> _EXERCISE GOAL_: As the answer, give every line of the records that includes the word "none".

(SOURCE DATA Opens)

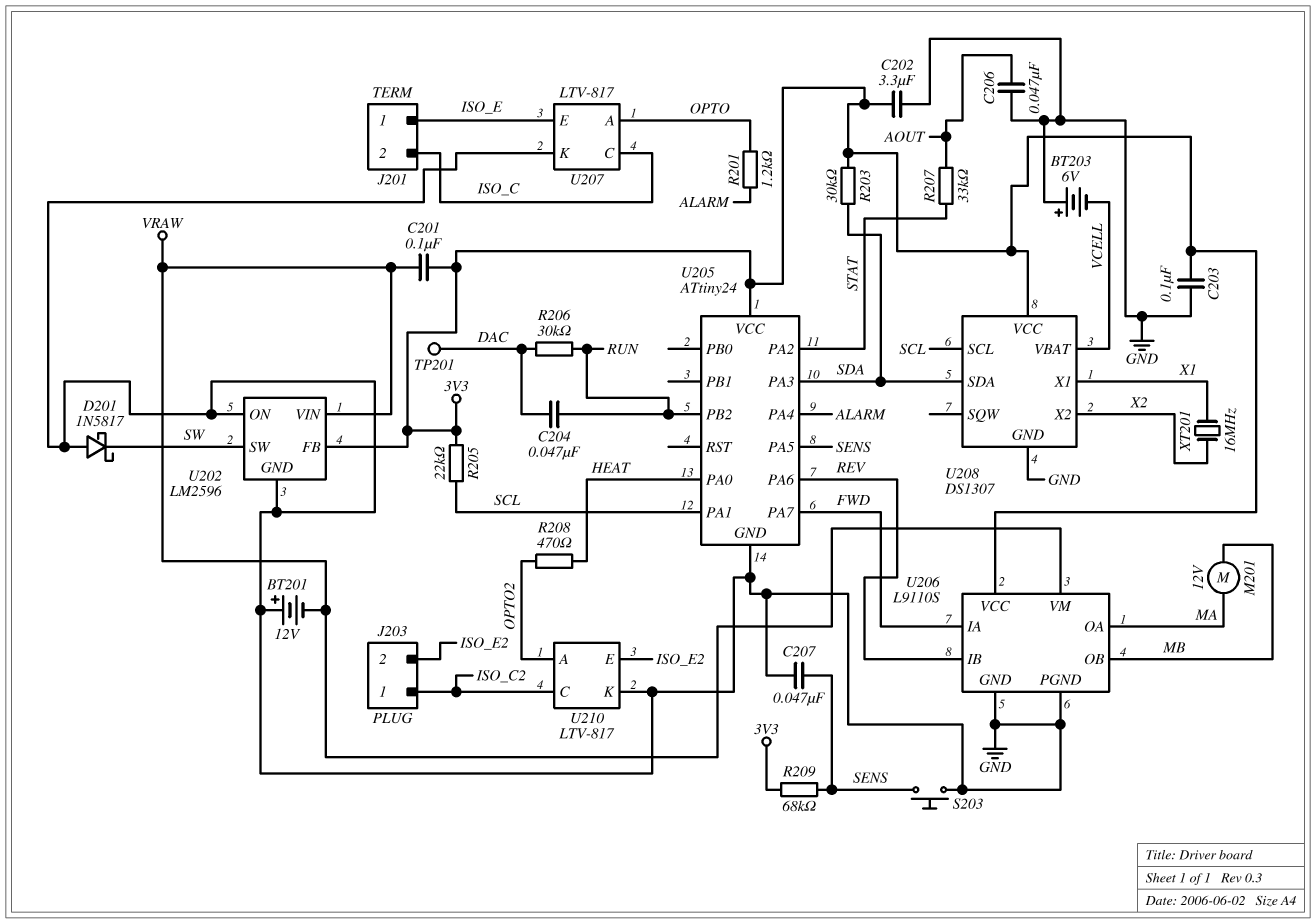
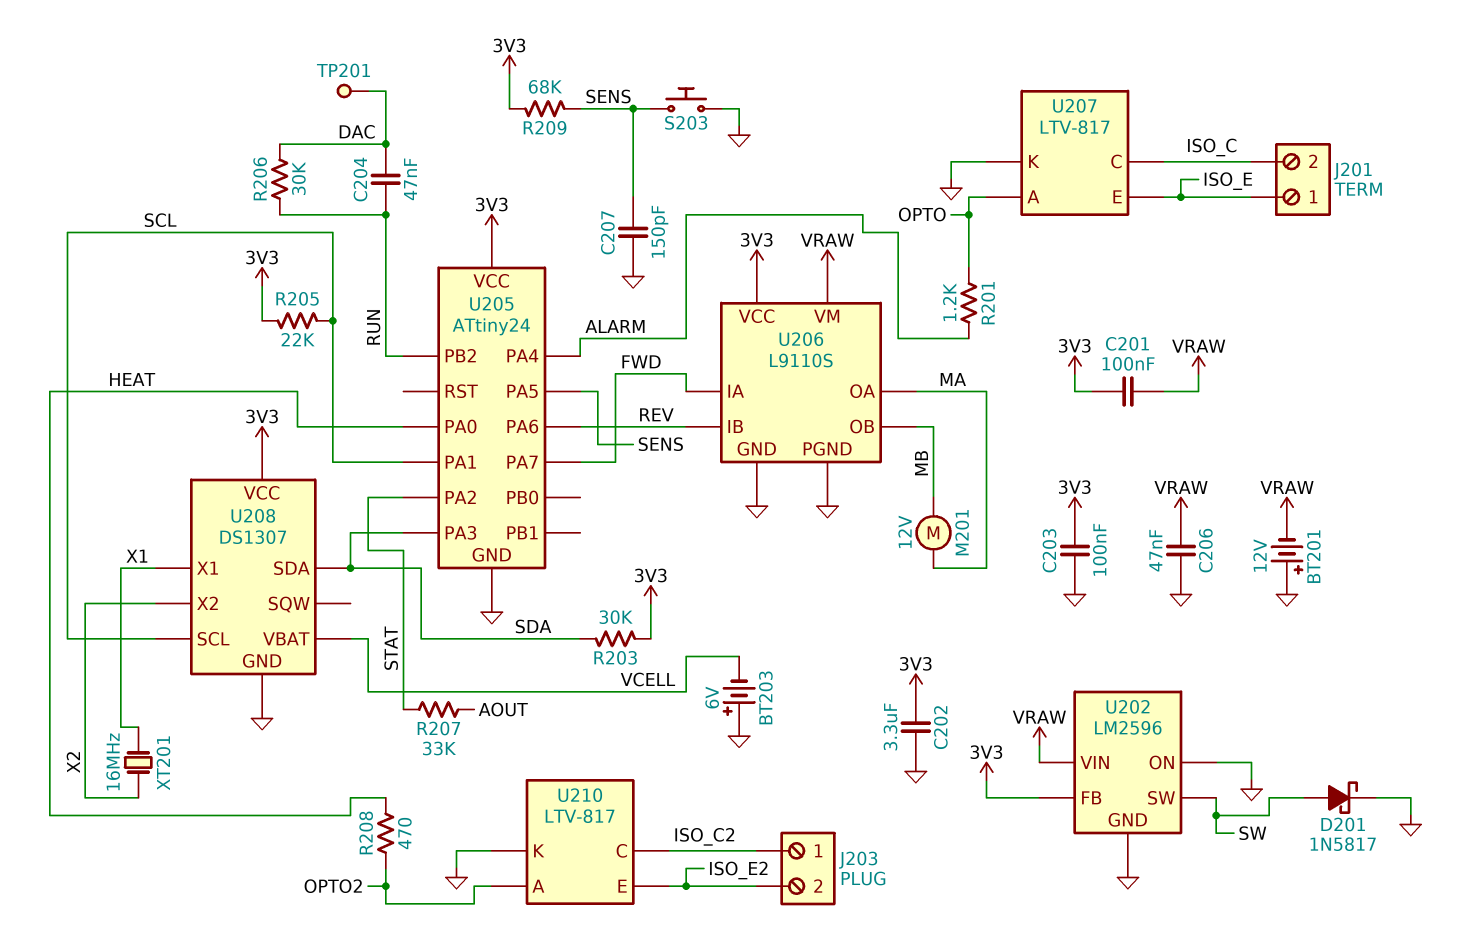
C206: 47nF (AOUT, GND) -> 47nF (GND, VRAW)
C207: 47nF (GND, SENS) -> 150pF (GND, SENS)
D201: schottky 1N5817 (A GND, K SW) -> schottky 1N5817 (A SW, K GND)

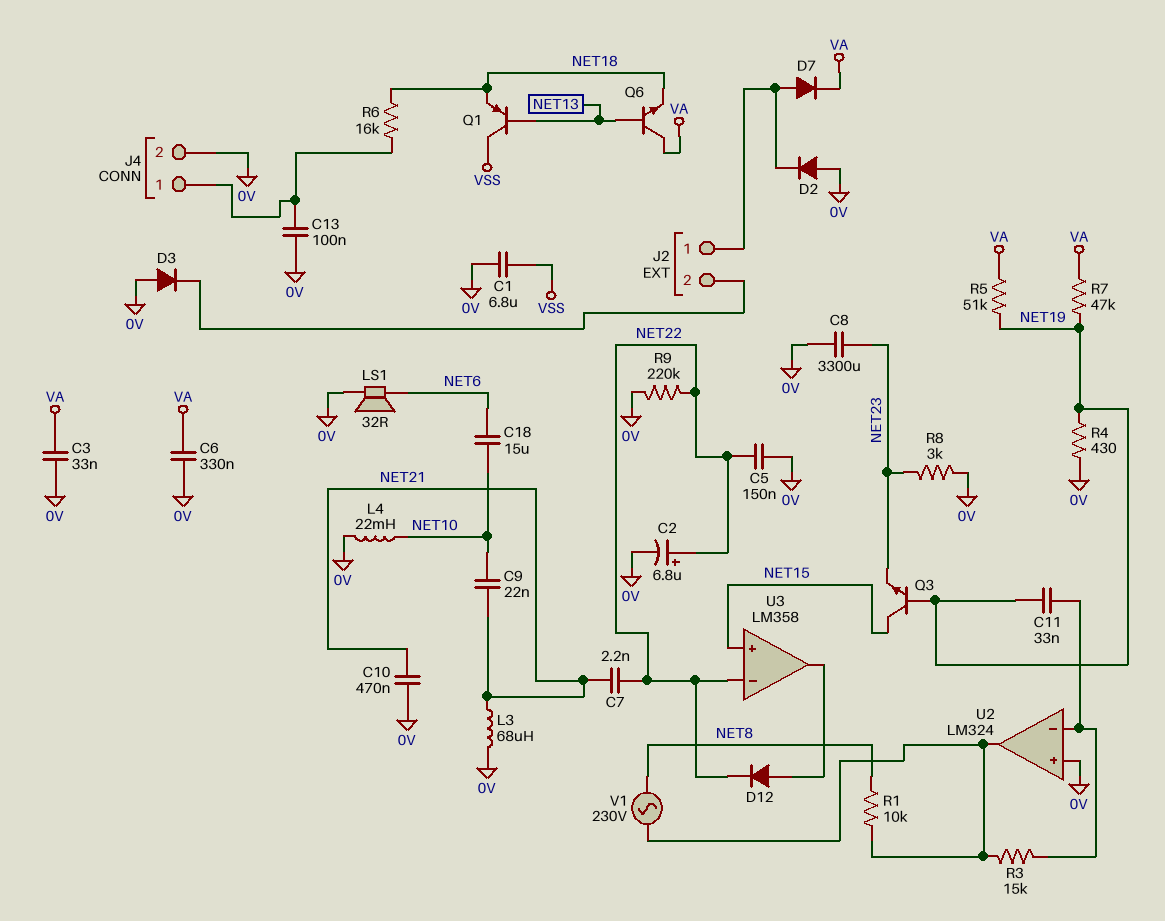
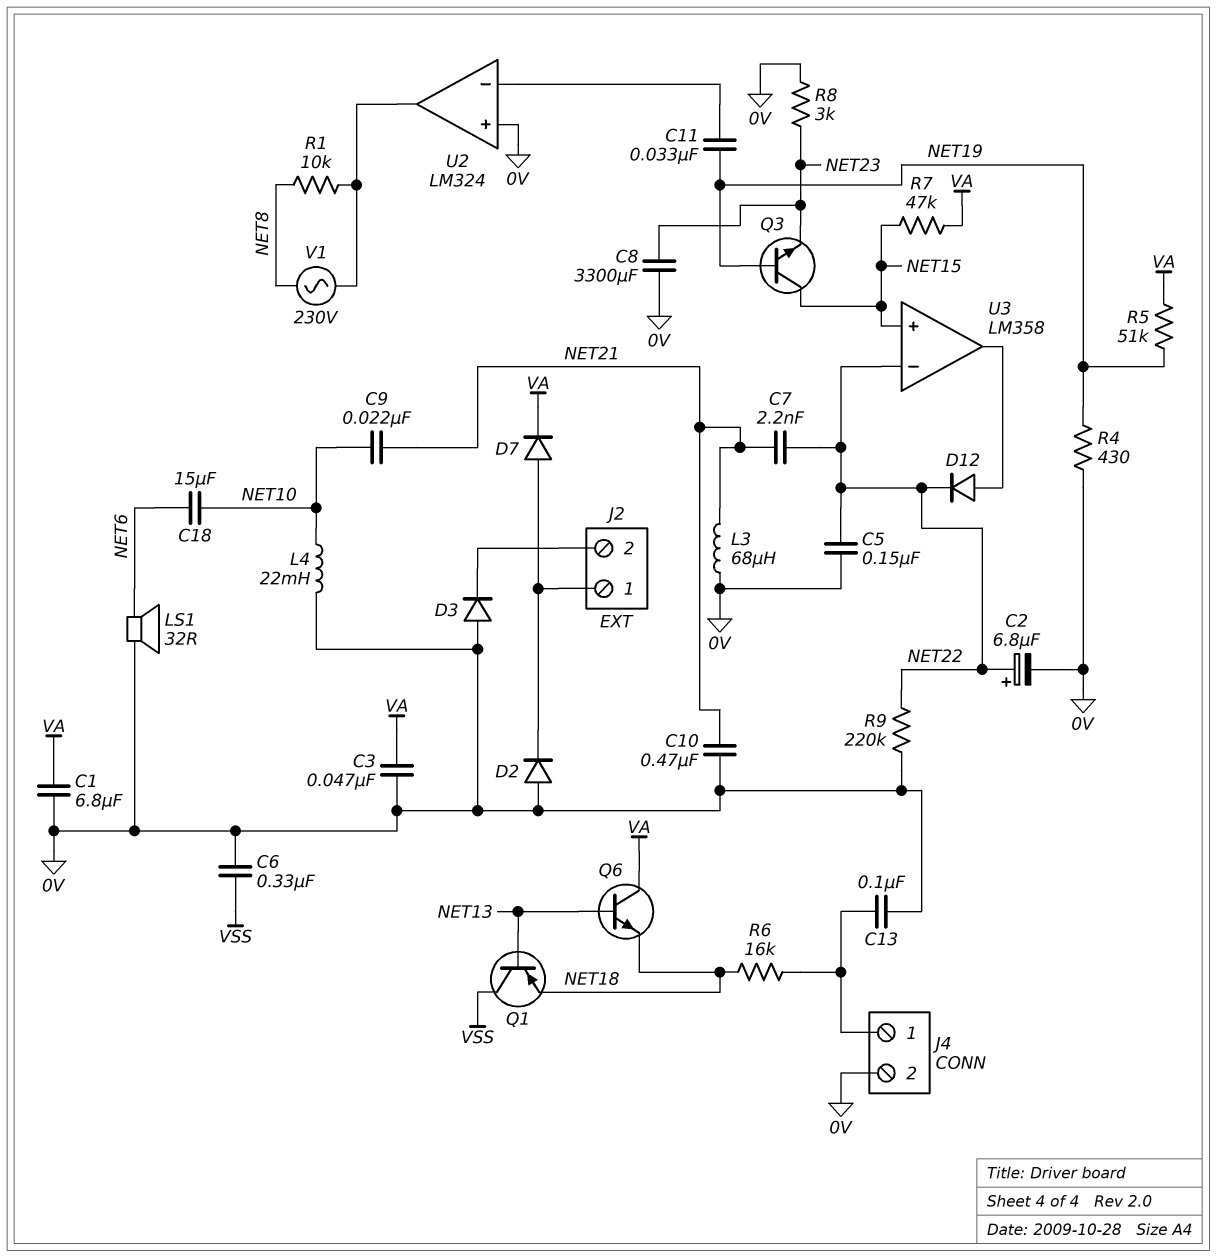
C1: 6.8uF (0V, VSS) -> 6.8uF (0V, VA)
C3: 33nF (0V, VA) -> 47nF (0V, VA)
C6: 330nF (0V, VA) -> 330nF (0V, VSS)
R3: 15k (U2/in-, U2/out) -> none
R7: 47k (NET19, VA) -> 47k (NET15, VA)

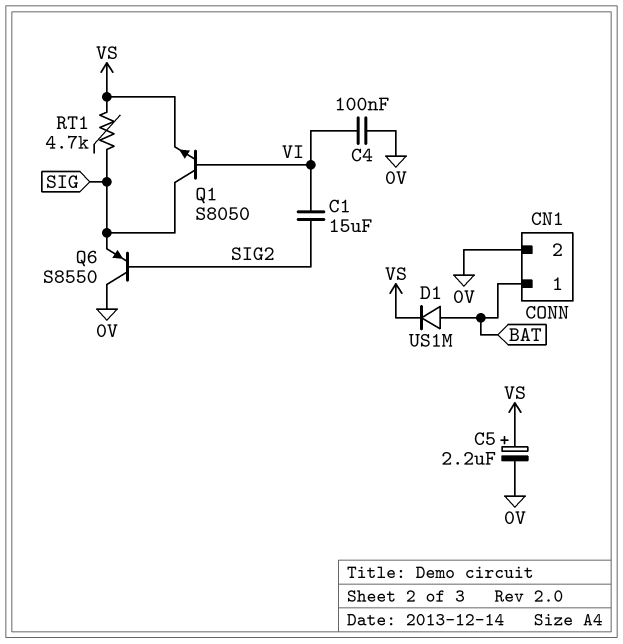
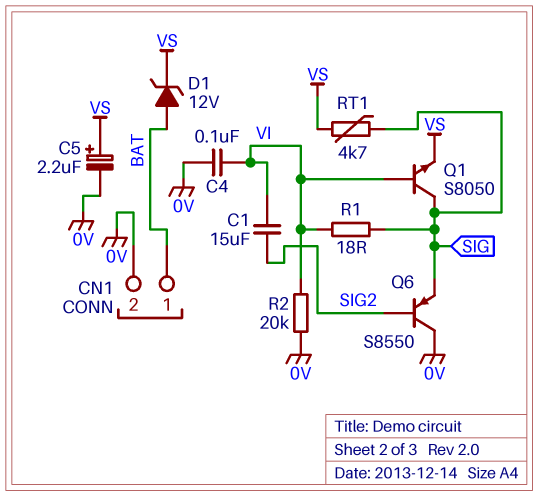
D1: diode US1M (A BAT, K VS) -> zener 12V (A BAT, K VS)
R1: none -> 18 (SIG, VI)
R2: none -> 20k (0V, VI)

(SOURCE DATA Closes)

> _YOUR SOLUTION_:
R3: 15k (U2/in-, U2/out) -> none
R1: none -> 18 (SIG, VI)
R2: none -> 20k (0V, VI)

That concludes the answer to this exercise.